- [About this task] Read the records beneath this task and copy every line that contains the string "away".

- [Exercise inputs]
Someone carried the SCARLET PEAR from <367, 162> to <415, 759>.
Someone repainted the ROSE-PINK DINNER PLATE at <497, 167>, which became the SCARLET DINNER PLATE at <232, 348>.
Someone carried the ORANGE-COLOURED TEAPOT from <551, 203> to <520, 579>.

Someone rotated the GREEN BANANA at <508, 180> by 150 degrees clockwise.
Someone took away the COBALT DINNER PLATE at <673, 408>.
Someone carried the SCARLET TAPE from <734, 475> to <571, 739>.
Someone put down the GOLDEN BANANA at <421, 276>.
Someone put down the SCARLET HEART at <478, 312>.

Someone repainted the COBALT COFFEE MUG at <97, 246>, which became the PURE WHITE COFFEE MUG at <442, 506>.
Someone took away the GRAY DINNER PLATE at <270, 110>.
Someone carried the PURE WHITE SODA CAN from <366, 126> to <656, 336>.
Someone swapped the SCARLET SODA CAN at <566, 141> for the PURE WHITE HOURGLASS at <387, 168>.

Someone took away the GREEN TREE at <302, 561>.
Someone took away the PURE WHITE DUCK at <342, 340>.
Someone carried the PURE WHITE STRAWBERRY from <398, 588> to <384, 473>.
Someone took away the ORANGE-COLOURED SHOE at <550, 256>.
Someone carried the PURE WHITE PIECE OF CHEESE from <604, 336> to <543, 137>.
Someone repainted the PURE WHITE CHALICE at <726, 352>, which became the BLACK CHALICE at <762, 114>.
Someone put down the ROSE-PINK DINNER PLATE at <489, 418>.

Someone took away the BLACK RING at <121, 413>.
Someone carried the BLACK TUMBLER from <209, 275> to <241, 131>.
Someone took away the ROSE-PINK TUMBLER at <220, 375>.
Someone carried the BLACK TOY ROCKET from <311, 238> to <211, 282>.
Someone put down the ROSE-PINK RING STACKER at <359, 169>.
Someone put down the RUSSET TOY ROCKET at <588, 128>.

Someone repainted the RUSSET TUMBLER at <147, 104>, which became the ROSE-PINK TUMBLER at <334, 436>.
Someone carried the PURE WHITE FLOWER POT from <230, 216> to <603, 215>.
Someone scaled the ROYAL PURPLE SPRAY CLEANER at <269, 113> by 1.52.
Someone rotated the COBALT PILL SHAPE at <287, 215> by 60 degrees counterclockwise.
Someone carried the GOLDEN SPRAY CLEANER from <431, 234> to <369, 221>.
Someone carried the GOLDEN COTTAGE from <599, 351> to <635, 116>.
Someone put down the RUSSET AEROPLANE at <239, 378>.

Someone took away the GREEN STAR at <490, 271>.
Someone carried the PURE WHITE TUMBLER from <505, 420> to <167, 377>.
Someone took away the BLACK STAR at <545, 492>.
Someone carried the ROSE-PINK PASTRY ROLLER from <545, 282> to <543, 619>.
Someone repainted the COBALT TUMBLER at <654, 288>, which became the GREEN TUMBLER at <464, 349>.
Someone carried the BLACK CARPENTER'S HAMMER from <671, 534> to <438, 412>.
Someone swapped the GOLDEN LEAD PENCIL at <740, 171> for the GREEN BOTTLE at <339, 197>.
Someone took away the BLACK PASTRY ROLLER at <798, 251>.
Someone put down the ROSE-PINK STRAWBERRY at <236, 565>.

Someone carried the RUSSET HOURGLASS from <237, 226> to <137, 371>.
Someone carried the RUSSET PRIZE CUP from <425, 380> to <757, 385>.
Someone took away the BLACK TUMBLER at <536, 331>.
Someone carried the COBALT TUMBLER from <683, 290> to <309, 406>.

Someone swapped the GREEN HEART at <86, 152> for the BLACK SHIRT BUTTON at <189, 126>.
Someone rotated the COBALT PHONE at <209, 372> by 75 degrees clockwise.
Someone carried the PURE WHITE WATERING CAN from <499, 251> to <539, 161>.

- [Reply]
Someone took away the COBALT DINNER PLATE at <673, 408>.
Someone took away the GRAY DINNER PLATE at <270, 110>.
Someone took away the GREEN TREE at <302, 561>.
Someone took away the PURE WHITE DUCK at <342, 340>.
Someone took away the ORANGE-COLOURED SHOE at <550, 256>.
Someone took away the BLACK RING at <121, 413>.
Someone took away the ROSE-PINK TUMBLER at <220, 375>.
Someone took away the GREEN STAR at <490, 271>.
Someone took away the BLACK STAR at <545, 492>.
Someone took away the BLACK PASTRY ROLLER at <798, 251>.
Someone took away the BLACK TUMBLER at <536, 331>.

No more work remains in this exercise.